------ Records for this task
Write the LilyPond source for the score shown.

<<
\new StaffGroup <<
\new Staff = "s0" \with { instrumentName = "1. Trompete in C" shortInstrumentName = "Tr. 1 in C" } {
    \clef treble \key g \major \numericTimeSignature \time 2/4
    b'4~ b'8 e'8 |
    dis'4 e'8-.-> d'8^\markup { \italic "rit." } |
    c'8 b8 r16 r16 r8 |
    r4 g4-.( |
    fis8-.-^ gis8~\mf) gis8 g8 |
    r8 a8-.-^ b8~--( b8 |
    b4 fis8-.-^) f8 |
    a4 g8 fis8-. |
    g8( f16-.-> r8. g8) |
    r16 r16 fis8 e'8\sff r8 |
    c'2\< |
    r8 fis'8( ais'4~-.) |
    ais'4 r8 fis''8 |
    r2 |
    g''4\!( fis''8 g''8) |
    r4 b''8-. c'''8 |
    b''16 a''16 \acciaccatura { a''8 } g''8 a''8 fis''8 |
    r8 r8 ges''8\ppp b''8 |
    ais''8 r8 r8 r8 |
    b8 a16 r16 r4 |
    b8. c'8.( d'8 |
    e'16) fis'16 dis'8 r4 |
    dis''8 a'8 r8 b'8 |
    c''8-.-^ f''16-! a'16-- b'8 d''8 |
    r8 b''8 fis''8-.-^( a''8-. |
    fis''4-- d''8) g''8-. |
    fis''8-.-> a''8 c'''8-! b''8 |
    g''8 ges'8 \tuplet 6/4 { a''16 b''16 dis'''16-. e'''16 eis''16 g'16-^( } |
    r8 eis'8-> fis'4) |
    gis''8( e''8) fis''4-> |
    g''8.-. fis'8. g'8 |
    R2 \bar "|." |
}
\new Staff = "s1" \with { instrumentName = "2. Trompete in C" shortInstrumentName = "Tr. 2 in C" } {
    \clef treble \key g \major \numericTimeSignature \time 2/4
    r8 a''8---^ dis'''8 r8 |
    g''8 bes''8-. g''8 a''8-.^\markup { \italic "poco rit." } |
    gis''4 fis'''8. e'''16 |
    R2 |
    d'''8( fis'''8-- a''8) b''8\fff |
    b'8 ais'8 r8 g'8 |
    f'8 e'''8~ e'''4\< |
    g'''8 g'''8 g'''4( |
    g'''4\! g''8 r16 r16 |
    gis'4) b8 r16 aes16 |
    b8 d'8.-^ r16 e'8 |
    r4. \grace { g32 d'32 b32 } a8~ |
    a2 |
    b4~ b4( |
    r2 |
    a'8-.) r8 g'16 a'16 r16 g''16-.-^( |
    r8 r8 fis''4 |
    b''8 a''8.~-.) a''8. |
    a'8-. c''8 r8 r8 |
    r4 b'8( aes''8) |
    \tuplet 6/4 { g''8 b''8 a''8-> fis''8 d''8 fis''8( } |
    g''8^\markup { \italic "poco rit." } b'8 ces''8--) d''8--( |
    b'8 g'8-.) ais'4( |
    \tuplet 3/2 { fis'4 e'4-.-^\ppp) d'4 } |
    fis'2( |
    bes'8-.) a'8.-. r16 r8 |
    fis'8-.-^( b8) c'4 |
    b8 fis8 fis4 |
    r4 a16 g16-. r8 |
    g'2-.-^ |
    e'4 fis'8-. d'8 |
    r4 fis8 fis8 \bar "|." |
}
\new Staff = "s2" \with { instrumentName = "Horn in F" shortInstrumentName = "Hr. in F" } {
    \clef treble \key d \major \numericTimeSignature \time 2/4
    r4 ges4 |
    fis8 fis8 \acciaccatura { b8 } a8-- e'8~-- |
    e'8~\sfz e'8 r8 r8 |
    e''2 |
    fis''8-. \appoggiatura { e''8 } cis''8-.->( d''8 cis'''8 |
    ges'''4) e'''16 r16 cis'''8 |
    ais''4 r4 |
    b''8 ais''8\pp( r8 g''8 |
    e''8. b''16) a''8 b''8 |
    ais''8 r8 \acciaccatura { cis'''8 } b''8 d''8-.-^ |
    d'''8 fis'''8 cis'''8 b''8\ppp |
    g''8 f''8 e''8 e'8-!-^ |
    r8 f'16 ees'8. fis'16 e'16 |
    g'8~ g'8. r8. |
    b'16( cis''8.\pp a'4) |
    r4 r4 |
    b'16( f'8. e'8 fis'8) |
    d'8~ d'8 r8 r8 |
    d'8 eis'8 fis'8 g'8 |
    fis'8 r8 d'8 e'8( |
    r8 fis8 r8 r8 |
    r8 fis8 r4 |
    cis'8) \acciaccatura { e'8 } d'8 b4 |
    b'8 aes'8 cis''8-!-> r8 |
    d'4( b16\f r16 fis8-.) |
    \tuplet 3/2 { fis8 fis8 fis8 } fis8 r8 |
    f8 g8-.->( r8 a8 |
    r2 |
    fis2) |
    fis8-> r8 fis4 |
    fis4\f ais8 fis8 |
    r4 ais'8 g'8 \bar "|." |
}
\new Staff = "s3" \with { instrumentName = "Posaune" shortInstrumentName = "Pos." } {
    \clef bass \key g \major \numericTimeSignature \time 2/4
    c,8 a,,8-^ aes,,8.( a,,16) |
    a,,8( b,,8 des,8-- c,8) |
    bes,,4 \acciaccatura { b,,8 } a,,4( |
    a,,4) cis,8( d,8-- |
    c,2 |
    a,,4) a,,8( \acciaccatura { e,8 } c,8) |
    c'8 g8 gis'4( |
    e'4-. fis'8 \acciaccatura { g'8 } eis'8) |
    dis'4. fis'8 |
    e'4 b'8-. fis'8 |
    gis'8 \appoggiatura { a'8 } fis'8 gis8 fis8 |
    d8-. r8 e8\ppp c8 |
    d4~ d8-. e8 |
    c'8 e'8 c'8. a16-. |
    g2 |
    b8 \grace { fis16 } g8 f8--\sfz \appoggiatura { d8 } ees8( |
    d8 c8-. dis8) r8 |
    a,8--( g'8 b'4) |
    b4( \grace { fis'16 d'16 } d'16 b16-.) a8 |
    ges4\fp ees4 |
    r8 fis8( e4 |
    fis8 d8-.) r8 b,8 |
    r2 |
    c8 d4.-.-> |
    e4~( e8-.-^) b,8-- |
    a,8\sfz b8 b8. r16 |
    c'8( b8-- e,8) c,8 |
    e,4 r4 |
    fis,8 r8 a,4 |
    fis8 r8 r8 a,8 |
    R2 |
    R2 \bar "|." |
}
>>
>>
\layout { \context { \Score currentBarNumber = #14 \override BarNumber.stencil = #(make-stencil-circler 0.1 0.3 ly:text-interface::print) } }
------------
▶ [Problem description]:
Pick out every line in the listing above that contains the string "tuplet". Case counts.

▶ [Exercise output]:
    g''8 ges'8 \tuplet 6/4 { a''16 b''16 dis'''16-. e'''16 eis''16 g'16-^( } |
    \tuplet 6/4 { g''8 b''8 a''8-> fis''8 d''8 fis''8( } |
    \tuplet 3/2 { fis'4 e'4-.-^\ppp) d'4 } |
    \tuplet 3/2 { fis8 fis8 fis8 } fis8 r8 |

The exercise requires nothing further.